___ EXTRACTED MATERIAL ___
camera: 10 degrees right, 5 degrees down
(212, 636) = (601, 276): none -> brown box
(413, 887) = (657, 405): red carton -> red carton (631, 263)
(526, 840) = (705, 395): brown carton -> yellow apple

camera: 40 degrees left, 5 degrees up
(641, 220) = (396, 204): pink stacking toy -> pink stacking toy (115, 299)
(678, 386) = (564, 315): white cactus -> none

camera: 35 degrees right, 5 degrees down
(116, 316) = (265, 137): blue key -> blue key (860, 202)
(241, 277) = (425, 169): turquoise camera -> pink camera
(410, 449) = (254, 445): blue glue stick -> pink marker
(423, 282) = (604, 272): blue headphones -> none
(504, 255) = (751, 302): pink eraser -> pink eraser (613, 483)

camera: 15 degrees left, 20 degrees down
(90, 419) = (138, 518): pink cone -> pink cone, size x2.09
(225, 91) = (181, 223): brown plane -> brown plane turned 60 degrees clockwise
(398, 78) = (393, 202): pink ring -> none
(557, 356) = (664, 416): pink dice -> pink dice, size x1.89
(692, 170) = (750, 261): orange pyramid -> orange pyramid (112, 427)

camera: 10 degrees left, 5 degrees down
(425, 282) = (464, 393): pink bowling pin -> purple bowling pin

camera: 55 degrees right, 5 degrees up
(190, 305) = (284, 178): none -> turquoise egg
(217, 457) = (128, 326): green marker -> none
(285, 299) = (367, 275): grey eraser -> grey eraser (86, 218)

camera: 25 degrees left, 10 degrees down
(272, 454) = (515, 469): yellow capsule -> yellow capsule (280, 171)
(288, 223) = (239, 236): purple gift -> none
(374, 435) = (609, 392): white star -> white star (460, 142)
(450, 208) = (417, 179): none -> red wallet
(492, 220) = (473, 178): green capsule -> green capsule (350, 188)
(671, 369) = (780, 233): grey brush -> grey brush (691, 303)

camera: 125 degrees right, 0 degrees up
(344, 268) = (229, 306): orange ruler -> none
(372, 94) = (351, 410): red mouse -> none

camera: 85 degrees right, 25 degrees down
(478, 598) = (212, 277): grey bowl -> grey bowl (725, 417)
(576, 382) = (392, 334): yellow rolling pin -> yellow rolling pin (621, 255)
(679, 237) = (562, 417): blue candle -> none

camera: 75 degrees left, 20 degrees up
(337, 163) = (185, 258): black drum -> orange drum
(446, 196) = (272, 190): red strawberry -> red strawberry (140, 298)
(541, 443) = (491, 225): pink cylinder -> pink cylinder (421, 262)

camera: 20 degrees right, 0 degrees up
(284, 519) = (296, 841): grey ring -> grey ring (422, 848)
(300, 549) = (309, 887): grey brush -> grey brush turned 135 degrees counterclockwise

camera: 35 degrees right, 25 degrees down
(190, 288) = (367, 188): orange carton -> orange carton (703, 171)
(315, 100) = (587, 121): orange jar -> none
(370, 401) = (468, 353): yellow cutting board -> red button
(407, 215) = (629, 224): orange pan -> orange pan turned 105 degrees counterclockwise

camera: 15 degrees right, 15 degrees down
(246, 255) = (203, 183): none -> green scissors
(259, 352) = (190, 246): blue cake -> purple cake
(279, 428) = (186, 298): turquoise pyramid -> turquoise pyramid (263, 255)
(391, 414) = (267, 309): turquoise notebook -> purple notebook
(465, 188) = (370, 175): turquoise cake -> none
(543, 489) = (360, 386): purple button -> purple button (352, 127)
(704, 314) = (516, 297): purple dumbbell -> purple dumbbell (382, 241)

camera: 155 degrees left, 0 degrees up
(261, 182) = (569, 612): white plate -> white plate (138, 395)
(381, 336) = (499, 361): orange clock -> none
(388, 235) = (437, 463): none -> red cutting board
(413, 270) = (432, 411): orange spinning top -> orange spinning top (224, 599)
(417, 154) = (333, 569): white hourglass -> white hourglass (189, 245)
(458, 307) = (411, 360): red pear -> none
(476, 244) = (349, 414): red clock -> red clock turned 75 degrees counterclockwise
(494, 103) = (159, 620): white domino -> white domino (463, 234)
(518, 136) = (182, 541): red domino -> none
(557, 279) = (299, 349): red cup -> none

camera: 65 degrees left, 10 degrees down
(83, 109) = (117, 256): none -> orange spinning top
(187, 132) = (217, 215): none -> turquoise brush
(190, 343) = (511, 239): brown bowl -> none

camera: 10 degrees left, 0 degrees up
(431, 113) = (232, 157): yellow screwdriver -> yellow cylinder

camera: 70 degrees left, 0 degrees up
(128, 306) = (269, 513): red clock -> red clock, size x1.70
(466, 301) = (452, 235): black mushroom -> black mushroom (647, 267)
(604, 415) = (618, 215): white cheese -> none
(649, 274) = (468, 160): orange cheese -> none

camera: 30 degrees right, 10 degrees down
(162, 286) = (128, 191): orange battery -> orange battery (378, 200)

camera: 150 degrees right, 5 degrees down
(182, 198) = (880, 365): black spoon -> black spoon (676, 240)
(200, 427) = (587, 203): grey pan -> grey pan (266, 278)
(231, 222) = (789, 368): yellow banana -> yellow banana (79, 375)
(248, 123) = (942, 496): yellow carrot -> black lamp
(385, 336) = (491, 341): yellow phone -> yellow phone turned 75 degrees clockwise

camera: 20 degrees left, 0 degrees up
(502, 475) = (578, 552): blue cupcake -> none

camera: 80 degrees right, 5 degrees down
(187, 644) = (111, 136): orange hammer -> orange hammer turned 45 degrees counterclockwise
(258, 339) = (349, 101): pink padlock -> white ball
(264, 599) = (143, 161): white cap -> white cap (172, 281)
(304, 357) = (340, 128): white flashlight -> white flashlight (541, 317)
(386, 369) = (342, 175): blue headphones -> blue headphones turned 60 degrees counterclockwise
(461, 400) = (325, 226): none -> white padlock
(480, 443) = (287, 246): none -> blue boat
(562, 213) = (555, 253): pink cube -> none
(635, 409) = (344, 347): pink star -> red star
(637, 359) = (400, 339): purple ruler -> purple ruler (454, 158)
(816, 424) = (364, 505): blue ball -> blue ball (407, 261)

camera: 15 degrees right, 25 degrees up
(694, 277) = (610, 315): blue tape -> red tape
___
> **PROBLEM DESCRIPTION**: Output every record above exactly as it was given.

> **RESPONSE AREA**:
camera: 10 degrees right, 5 degrees down
(212, 636) = (601, 276): none -> brown box
(413, 887) = (657, 405): red carton -> red carton (631, 263)
(526, 840) = (705, 395): brown carton -> yellow apple

camera: 40 degrees left, 5 degrees up
(641, 220) = (396, 204): pink stacking toy -> pink stacking toy (115, 299)
(678, 386) = (564, 315): white cactus -> none

camera: 35 degrees right, 5 degrees down
(116, 316) = (265, 137): blue key -> blue key (860, 202)
(241, 277) = (425, 169): turquoise camera -> pink camera
(410, 449) = (254, 445): blue glue stick -> pink marker
(423, 282) = (604, 272): blue headphones -> none
(504, 255) = (751, 302): pink eraser -> pink eraser (613, 483)

camera: 15 degrees left, 20 degrees down
(90, 419) = (138, 518): pink cone -> pink cone, size x2.09
(225, 91) = (181, 223): brown plane -> brown plane turned 60 degrees clockwise
(398, 78) = (393, 202): pink ring -> none
(557, 356) = (664, 416): pink dice -> pink dice, size x1.89
(692, 170) = (750, 261): orange pyramid -> orange pyramid (112, 427)

camera: 10 degrees left, 5 degrees down
(425, 282) = (464, 393): pink bowling pin -> purple bowling pin

camera: 55 degrees right, 5 degrees up
(190, 305) = (284, 178): none -> turquoise egg
(217, 457) = (128, 326): green marker -> none
(285, 299) = (367, 275): grey eraser -> grey eraser (86, 218)

camera: 25 degrees left, 10 degrees down
(272, 454) = (515, 469): yellow capsule -> yellow capsule (280, 171)
(288, 223) = (239, 236): purple gift -> none
(374, 435) = (609, 392): white star -> white star (460, 142)
(450, 208) = (417, 179): none -> red wallet
(492, 220) = (473, 178): green capsule -> green capsule (350, 188)
(671, 369) = (780, 233): grey brush -> grey brush (691, 303)

camera: 125 degrees right, 0 degrees up
(344, 268) = (229, 306): orange ruler -> none
(372, 94) = (351, 410): red mouse -> none

camera: 85 degrees right, 25 degrees down
(478, 598) = (212, 277): grey bowl -> grey bowl (725, 417)
(576, 382) = (392, 334): yellow rolling pin -> yellow rolling pin (621, 255)
(679, 237) = (562, 417): blue candle -> none

camera: 75 degrees left, 20 degrees up
(337, 163) = (185, 258): black drum -> orange drum
(446, 196) = (272, 190): red strawberry -> red strawberry (140, 298)
(541, 443) = (491, 225): pink cylinder -> pink cylinder (421, 262)

camera: 20 degrees right, 0 degrees up
(284, 519) = (296, 841): grey ring -> grey ring (422, 848)
(300, 549) = (309, 887): grey brush -> grey brush turned 135 degrees counterclockwise

camera: 35 degrees right, 25 degrees down
(190, 288) = (367, 188): orange carton -> orange carton (703, 171)
(315, 100) = (587, 121): orange jar -> none
(370, 401) = (468, 353): yellow cutting board -> red button
(407, 215) = (629, 224): orange pan -> orange pan turned 105 degrees counterclockwise

camera: 15 degrees right, 15 degrees down
(246, 255) = (203, 183): none -> green scissors
(259, 352) = (190, 246): blue cake -> purple cake
(279, 428) = (186, 298): turquoise pyramid -> turquoise pyramid (263, 255)
(391, 414) = (267, 309): turquoise notebook -> purple notebook
(465, 188) = (370, 175): turquoise cake -> none
(543, 489) = (360, 386): purple button -> purple button (352, 127)
(704, 314) = (516, 297): purple dumbbell -> purple dumbbell (382, 241)

camera: 155 degrees left, 0 degrees up
(261, 182) = (569, 612): white plate -> white plate (138, 395)
(381, 336) = (499, 361): orange clock -> none
(388, 235) = (437, 463): none -> red cutting board
(413, 270) = (432, 411): orange spinning top -> orange spinning top (224, 599)
(417, 154) = (333, 569): white hourglass -> white hourglass (189, 245)
(458, 307) = (411, 360): red pear -> none
(476, 244) = (349, 414): red clock -> red clock turned 75 degrees counterclockwise
(494, 103) = (159, 620): white domino -> white domino (463, 234)
(518, 136) = (182, 541): red domino -> none
(557, 279) = (299, 349): red cup -> none

camera: 65 degrees left, 10 degrees down
(83, 109) = (117, 256): none -> orange spinning top
(187, 132) = (217, 215): none -> turquoise brush
(190, 343) = (511, 239): brown bowl -> none

camera: 10 degrees left, 0 degrees up
(431, 113) = (232, 157): yellow screwdriver -> yellow cylinder

camera: 70 degrees left, 0 degrees up
(128, 306) = (269, 513): red clock -> red clock, size x1.70
(466, 301) = (452, 235): black mushroom -> black mushroom (647, 267)
(604, 415) = (618, 215): white cheese -> none
(649, 274) = (468, 160): orange cheese -> none

camera: 30 degrees right, 10 degrees down
(162, 286) = (128, 191): orange battery -> orange battery (378, 200)

camera: 150 degrees right, 5 degrees down
(182, 198) = (880, 365): black spoon -> black spoon (676, 240)
(200, 427) = (587, 203): grey pan -> grey pan (266, 278)
(231, 222) = (789, 368): yellow banana -> yellow banana (79, 375)
(248, 123) = (942, 496): yellow carrot -> black lamp
(385, 336) = (491, 341): yellow phone -> yellow phone turned 75 degrees clockwise

camera: 20 degrees left, 0 degrees up
(502, 475) = (578, 552): blue cupcake -> none

camera: 80 degrees right, 5 degrees down
(187, 644) = (111, 136): orange hammer -> orange hammer turned 45 degrees counterclockwise
(258, 339) = (349, 101): pink padlock -> white ball
(264, 599) = (143, 161): white cap -> white cap (172, 281)
(304, 357) = (340, 128): white flashlight -> white flashlight (541, 317)
(386, 369) = (342, 175): blue headphones -> blue headphones turned 60 degrees counterclockwise
(461, 400) = (325, 226): none -> white padlock
(480, 443) = (287, 246): none -> blue boat
(562, 213) = (555, 253): pink cube -> none
(635, 409) = (344, 347): pink star -> red star
(637, 359) = (400, 339): purple ruler -> purple ruler (454, 158)
(816, 424) = (364, 505): blue ball -> blue ball (407, 261)

camera: 15 degrees right, 25 degrees up
(694, 277) = (610, 315): blue tape -> red tape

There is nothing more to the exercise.